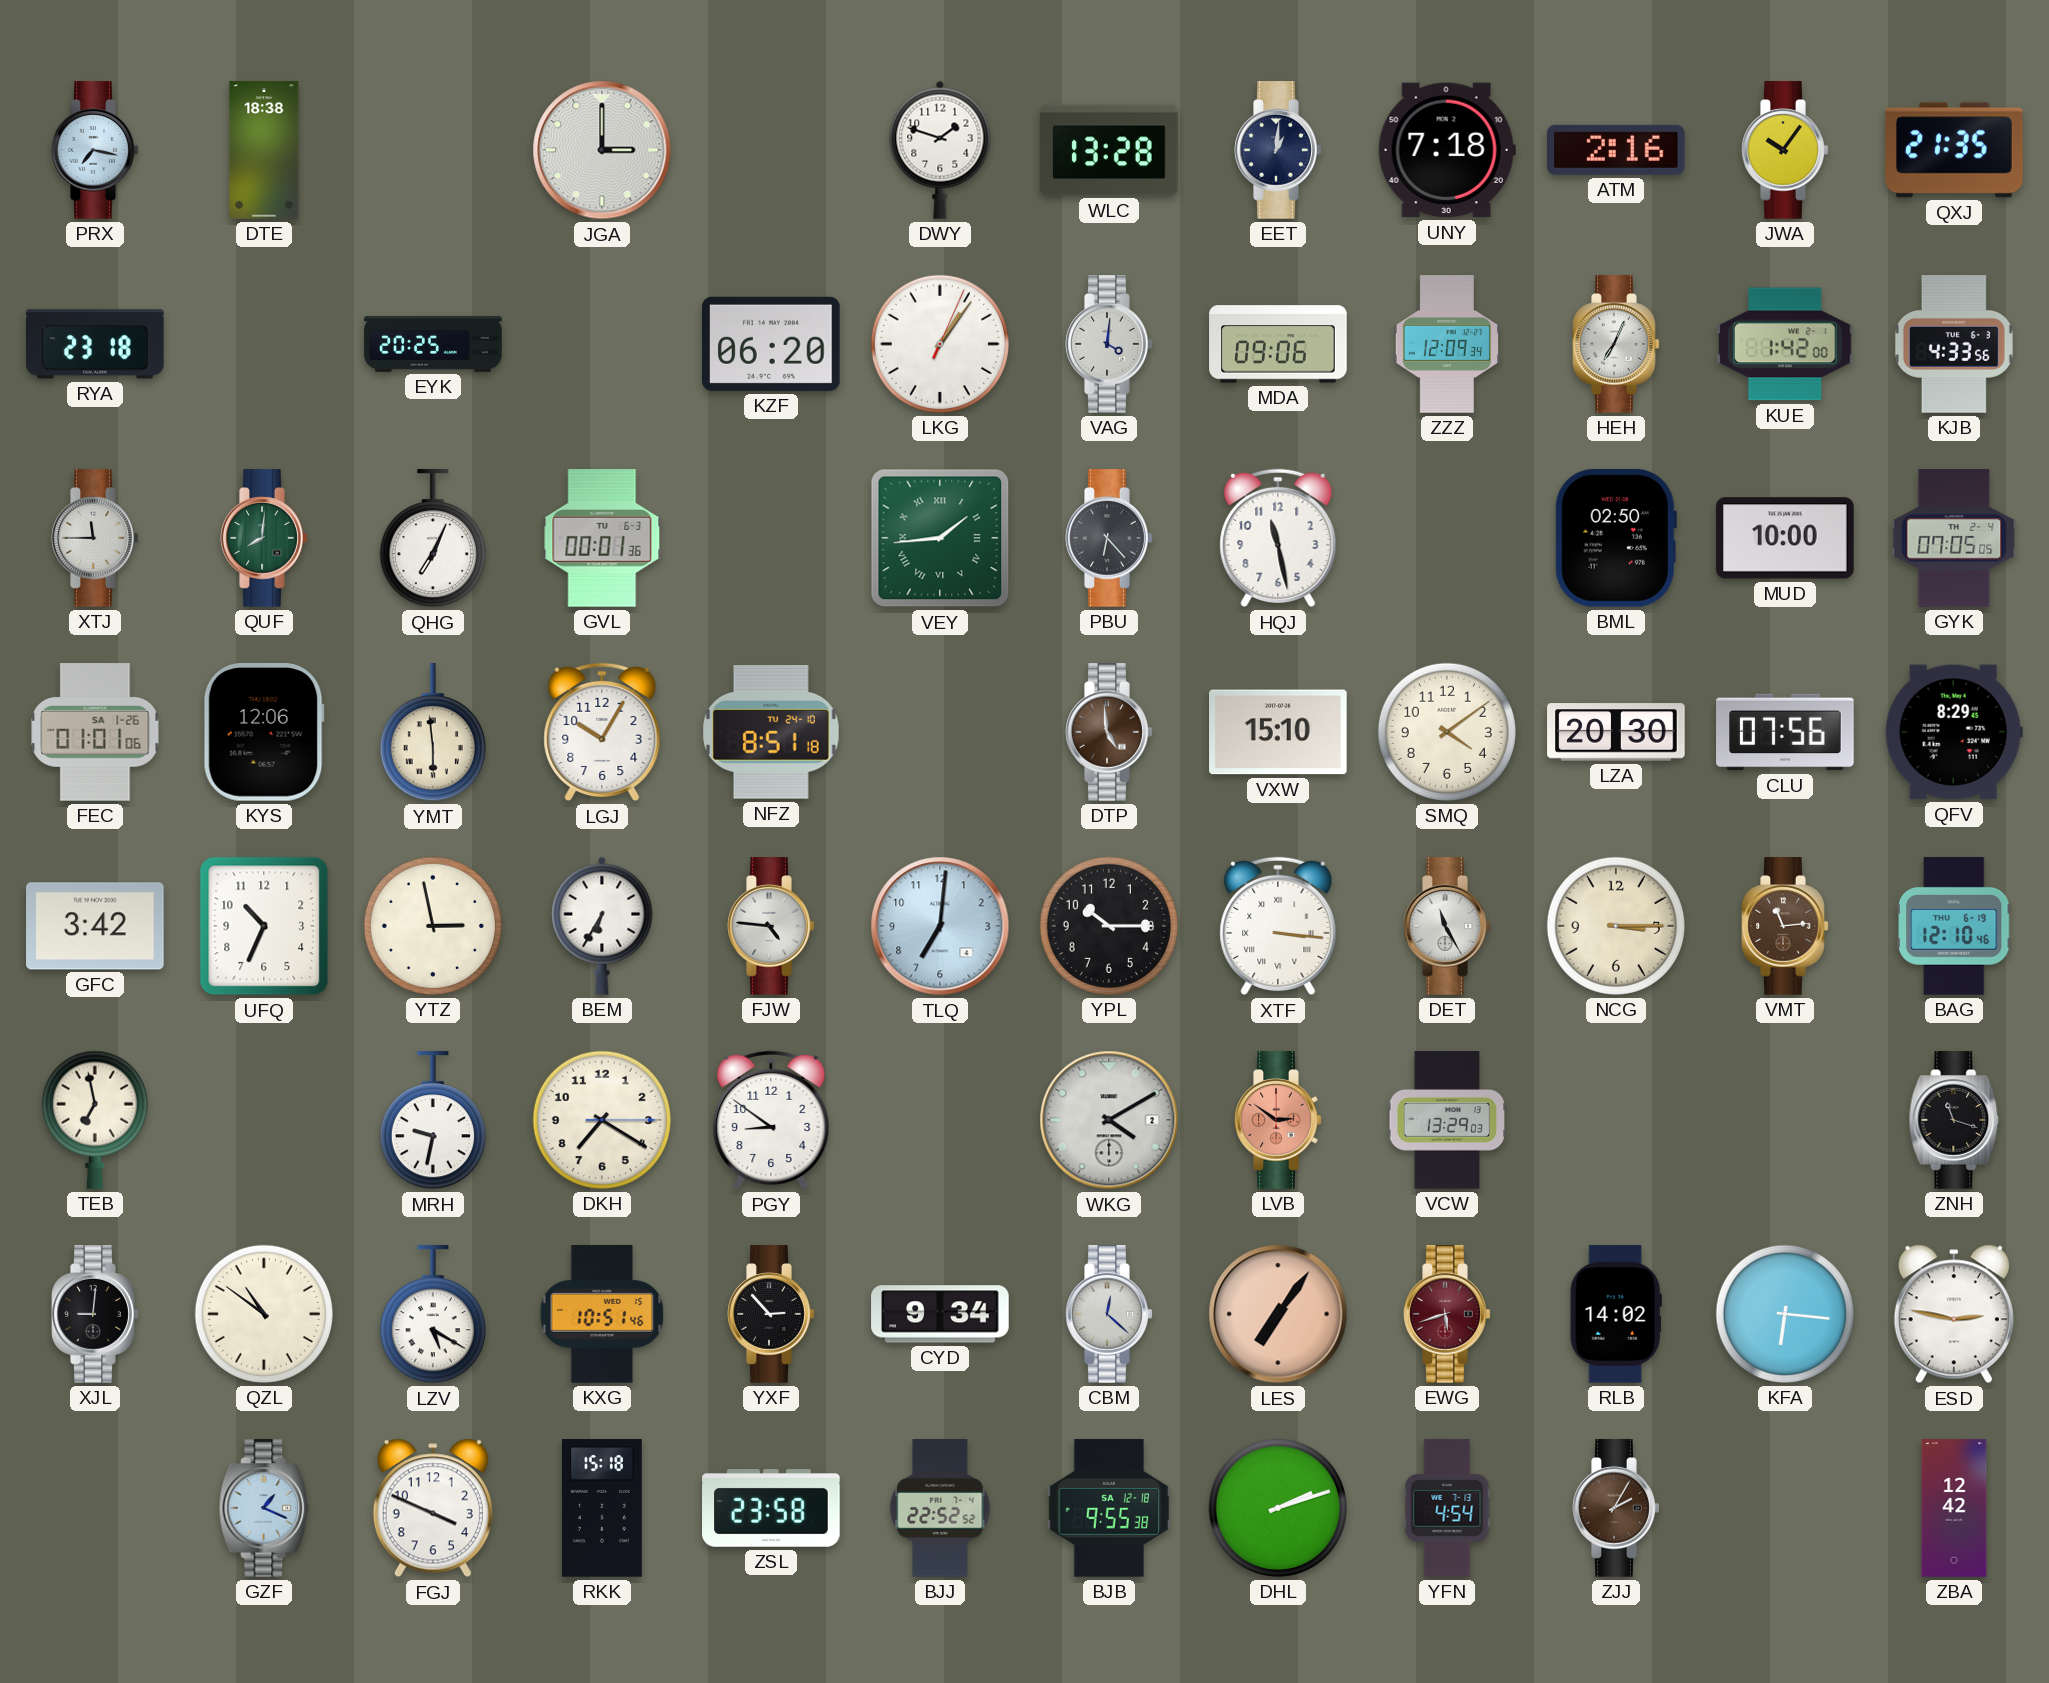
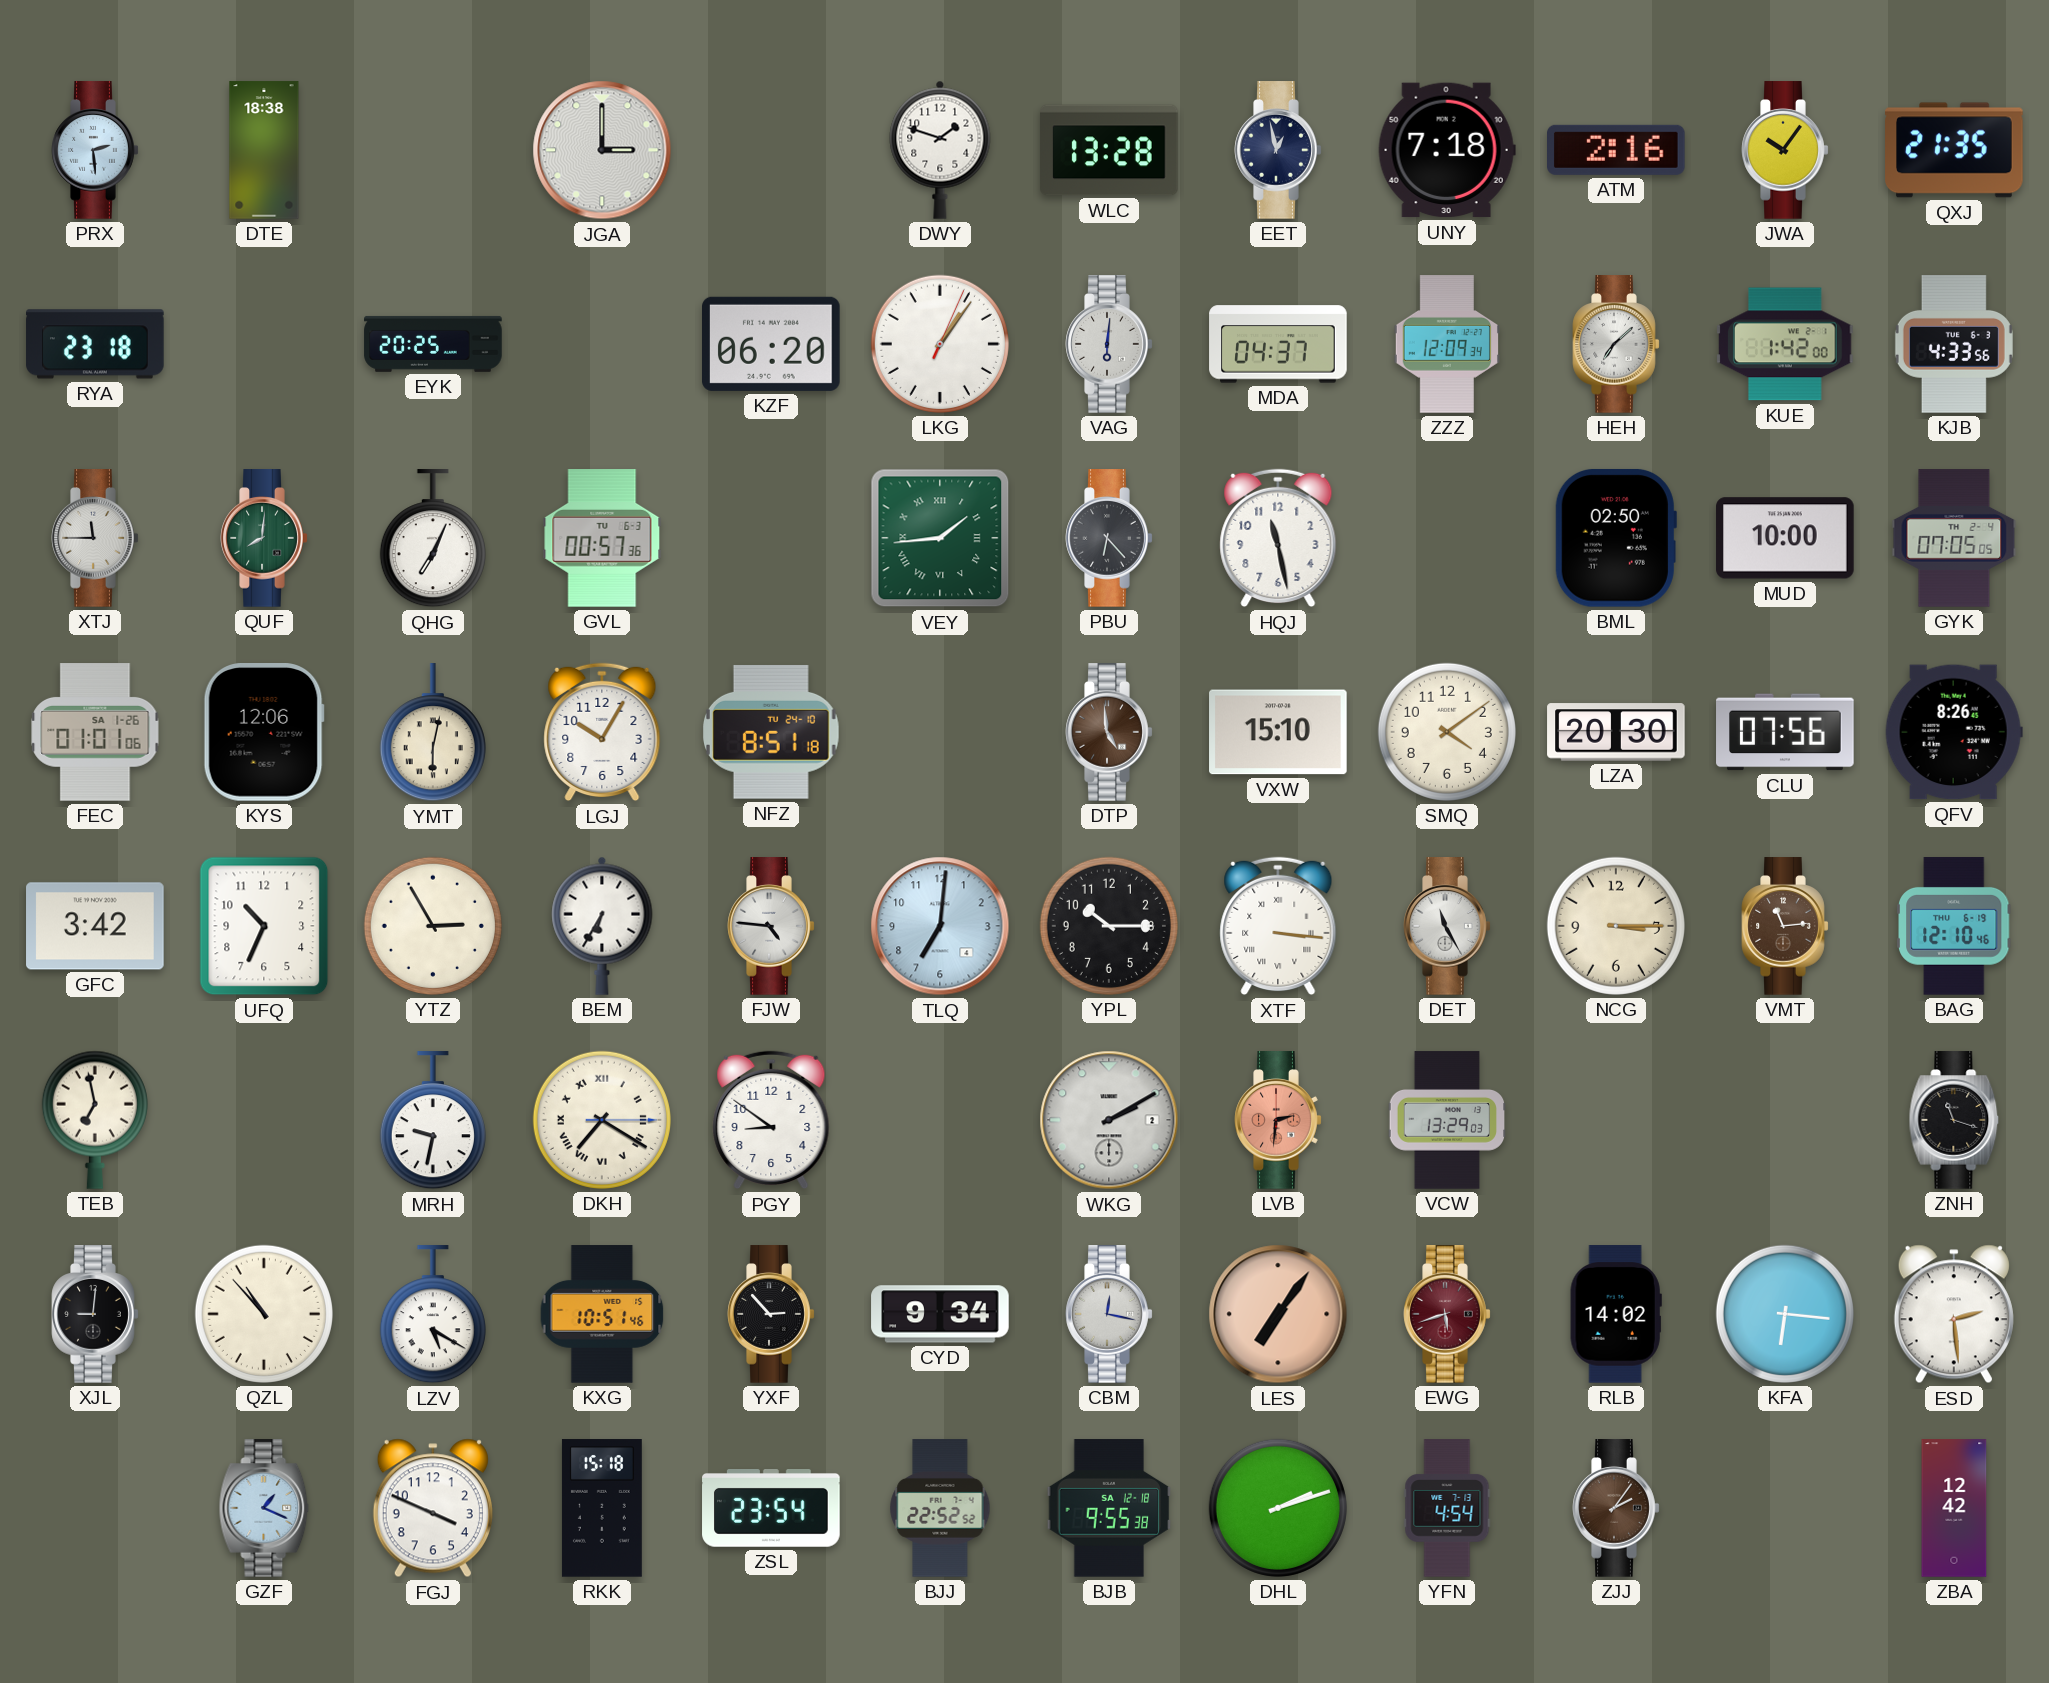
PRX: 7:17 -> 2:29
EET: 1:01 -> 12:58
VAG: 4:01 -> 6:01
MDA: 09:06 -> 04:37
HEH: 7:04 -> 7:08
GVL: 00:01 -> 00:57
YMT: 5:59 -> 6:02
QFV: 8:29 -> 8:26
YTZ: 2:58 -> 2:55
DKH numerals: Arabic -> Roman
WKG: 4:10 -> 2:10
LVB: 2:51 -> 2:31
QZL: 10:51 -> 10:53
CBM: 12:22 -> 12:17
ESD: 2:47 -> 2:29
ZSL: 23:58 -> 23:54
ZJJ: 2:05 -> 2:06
...
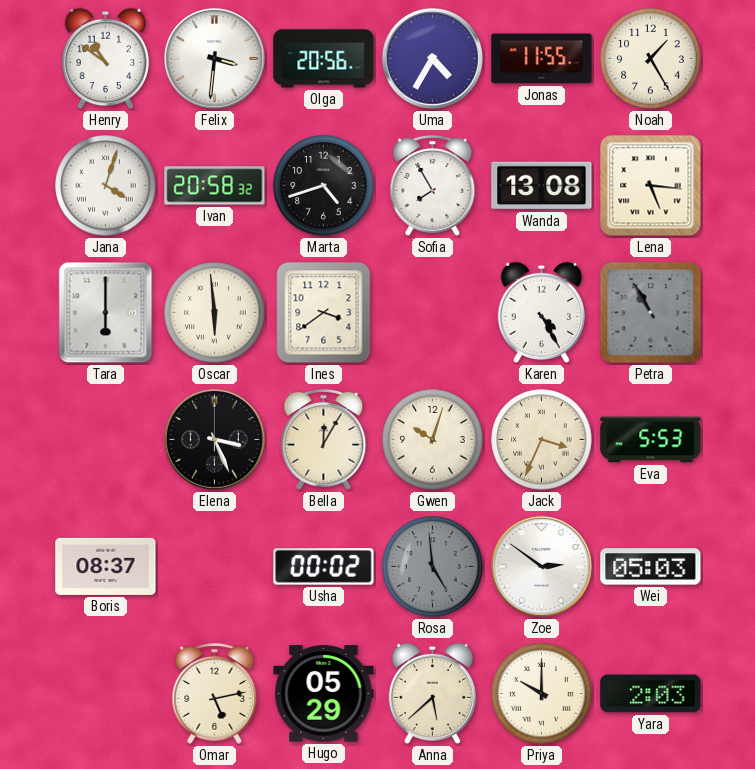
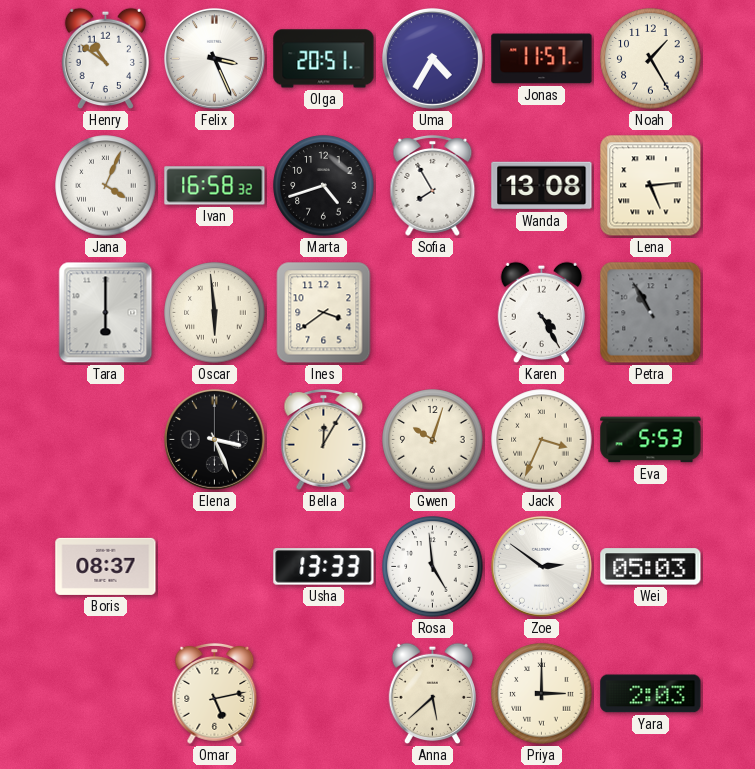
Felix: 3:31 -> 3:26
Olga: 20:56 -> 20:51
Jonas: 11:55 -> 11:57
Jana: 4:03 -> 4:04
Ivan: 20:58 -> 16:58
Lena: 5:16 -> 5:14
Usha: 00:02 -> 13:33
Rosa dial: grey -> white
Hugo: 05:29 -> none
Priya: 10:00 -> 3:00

Your instructions:
Copy the data lines verbatim, beginning at the line that contains "PRX: 7:17 -> 2:29" and stopping after the line that contains "ZJJ: 2:05 -> 2:06".

The result:
PRX: 7:17 -> 2:29
EET: 1:01 -> 12:58
VAG: 4:01 -> 6:01
MDA: 09:06 -> 04:37
HEH: 7:04 -> 7:08
GVL: 00:01 -> 00:57
YMT: 5:59 -> 6:02
QFV: 8:29 -> 8:26
YTZ: 2:58 -> 2:55
DKH numerals: Arabic -> Roman
WKG: 4:10 -> 2:10
LVB: 2:51 -> 2:31
QZL: 10:51 -> 10:53
CBM: 12:22 -> 12:17
ESD: 2:47 -> 2:29
ZSL: 23:58 -> 23:54
ZJJ: 2:05 -> 2:06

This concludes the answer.